→ **Task directions**: Look below for the line holding "D202: diode 1N4001" and the line holding "R206: 1k (LED, SIG) -> 180 (LED, SIG)". Repeat those two and everything between, exactly.

>>

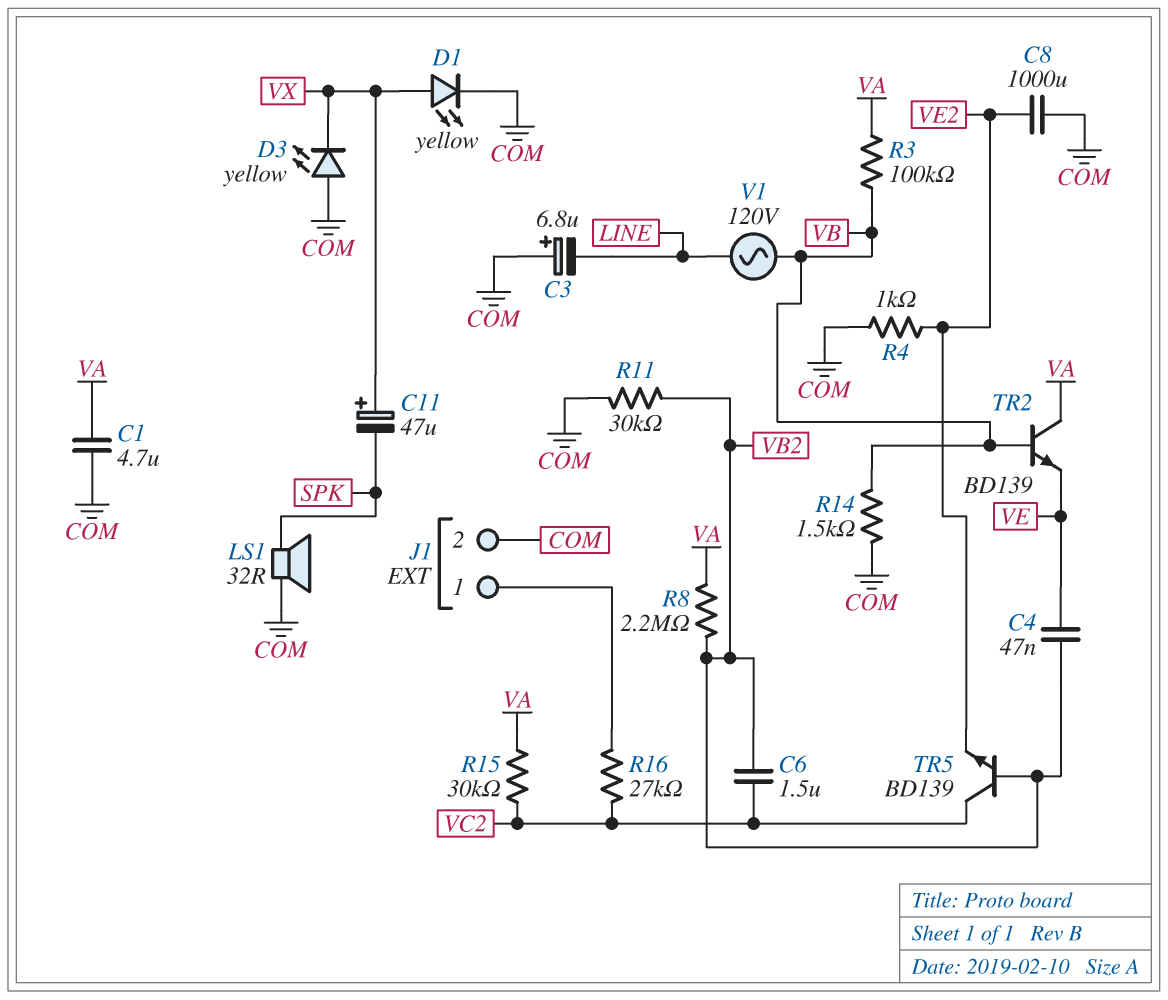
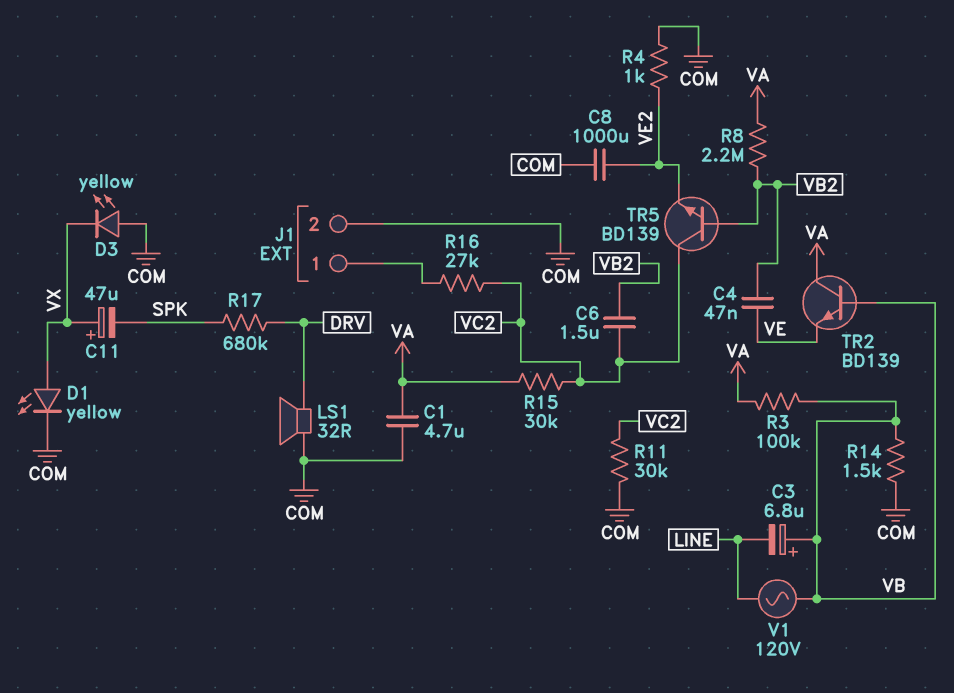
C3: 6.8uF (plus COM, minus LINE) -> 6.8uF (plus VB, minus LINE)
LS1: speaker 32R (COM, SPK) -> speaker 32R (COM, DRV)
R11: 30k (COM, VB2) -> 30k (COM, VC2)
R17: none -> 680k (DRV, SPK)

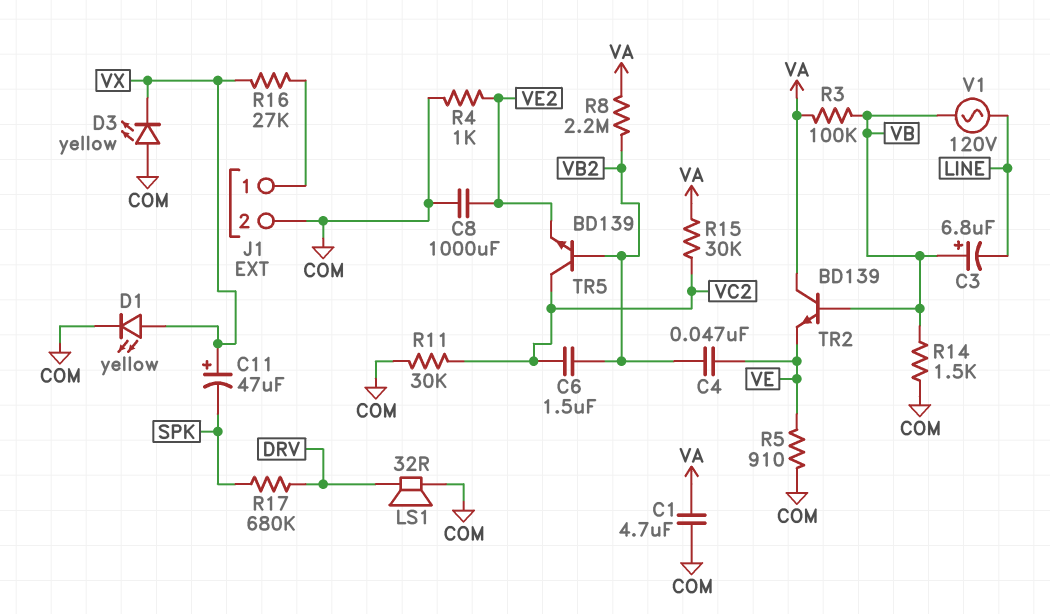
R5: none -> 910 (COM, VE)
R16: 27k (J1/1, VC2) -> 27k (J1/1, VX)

<<
>>

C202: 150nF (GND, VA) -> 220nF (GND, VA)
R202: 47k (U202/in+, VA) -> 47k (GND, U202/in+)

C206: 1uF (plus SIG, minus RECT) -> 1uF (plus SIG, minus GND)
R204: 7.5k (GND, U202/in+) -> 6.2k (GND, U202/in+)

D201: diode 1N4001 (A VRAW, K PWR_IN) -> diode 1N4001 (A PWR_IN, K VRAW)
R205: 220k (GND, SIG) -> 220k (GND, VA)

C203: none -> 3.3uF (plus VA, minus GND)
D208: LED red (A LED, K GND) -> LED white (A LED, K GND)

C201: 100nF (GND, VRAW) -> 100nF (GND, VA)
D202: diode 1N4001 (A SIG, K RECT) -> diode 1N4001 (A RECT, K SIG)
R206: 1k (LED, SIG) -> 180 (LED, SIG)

<<
>>

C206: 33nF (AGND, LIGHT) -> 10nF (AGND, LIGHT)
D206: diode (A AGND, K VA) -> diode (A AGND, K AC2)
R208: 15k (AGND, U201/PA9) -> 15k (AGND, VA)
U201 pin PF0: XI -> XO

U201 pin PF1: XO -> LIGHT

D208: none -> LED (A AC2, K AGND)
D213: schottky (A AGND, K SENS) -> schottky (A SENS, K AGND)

<<

→ **The completed task**:
D202: diode 1N4001 (A SIG, K RECT) -> diode 1N4001 (A RECT, K SIG)
R206: 1k (LED, SIG) -> 180 (LED, SIG)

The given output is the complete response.